§ Data rows:
========================================

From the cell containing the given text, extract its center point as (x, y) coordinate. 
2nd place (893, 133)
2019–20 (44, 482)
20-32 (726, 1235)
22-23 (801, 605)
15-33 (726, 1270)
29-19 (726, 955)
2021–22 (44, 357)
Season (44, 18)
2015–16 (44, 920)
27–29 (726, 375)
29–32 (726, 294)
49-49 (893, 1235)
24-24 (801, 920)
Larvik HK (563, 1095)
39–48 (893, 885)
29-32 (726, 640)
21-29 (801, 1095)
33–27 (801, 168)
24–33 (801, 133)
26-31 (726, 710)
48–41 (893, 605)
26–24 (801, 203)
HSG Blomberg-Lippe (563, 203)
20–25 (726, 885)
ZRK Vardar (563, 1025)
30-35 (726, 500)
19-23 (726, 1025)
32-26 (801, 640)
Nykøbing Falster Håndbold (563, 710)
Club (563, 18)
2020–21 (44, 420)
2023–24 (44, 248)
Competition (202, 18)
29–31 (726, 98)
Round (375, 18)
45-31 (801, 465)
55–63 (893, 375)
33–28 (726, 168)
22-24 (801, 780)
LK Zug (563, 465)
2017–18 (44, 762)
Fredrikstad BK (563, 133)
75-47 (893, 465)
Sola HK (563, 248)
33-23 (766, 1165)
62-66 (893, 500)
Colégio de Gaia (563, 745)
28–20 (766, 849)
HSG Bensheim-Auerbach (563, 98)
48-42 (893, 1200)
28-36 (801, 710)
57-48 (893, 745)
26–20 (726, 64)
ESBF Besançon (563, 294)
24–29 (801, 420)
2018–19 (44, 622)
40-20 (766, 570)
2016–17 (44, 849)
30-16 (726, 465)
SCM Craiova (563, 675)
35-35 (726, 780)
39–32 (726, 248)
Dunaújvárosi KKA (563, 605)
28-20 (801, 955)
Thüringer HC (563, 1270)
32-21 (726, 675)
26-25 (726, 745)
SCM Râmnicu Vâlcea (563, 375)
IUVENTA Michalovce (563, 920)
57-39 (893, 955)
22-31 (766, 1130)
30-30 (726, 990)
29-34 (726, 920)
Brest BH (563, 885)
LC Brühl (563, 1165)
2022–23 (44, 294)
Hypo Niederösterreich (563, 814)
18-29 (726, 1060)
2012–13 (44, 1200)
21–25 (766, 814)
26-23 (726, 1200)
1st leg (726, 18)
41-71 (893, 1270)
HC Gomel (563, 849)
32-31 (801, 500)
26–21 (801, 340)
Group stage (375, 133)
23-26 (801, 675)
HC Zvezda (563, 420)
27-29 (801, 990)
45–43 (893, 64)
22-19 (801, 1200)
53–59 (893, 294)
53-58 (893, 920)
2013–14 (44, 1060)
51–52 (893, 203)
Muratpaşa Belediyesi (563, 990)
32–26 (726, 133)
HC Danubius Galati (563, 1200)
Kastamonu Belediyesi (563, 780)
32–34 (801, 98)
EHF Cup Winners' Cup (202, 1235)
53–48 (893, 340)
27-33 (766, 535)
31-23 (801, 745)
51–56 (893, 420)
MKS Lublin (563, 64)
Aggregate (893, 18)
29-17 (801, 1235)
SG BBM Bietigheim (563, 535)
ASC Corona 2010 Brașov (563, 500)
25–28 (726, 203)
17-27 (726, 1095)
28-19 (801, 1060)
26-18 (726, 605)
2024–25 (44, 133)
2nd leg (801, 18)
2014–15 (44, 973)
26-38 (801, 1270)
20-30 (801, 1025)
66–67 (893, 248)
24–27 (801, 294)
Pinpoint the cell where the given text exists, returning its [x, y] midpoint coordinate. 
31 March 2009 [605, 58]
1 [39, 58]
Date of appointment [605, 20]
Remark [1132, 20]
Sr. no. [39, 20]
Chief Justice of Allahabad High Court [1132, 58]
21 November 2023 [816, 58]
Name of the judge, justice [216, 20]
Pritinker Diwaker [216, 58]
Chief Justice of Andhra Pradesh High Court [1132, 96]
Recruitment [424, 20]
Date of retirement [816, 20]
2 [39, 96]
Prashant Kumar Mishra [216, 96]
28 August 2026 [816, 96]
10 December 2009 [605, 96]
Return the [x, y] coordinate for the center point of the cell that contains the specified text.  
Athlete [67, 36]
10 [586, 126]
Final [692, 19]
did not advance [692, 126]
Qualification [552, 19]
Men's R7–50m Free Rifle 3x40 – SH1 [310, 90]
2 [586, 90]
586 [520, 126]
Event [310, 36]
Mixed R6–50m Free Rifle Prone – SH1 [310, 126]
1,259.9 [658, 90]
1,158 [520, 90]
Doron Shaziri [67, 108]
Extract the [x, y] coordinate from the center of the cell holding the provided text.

========================================

§ What is expected: Reproduce the records verbatim, beginning with the first line and continuing through the line that contains "26–24 (801, 203)".

§ Written response:
From the cell containing the given text, extract its center point as (x, y) coordinate. 
2nd place (893, 133)
2019–20 (44, 482)
20-32 (726, 1235)
22-23 (801, 605)
15-33 (726, 1270)
29-19 (726, 955)
2021–22 (44, 357)
Season (44, 18)
2015–16 (44, 920)
27–29 (726, 375)
29–32 (726, 294)
49-49 (893, 1235)
24-24 (801, 920)
Larvik HK (563, 1095)
39–48 (893, 885)
29-32 (726, 640)
21-29 (801, 1095)
33–27 (801, 168)
24–33 (801, 133)
26-31 (726, 710)
48–41 (893, 605)
26–24 (801, 203)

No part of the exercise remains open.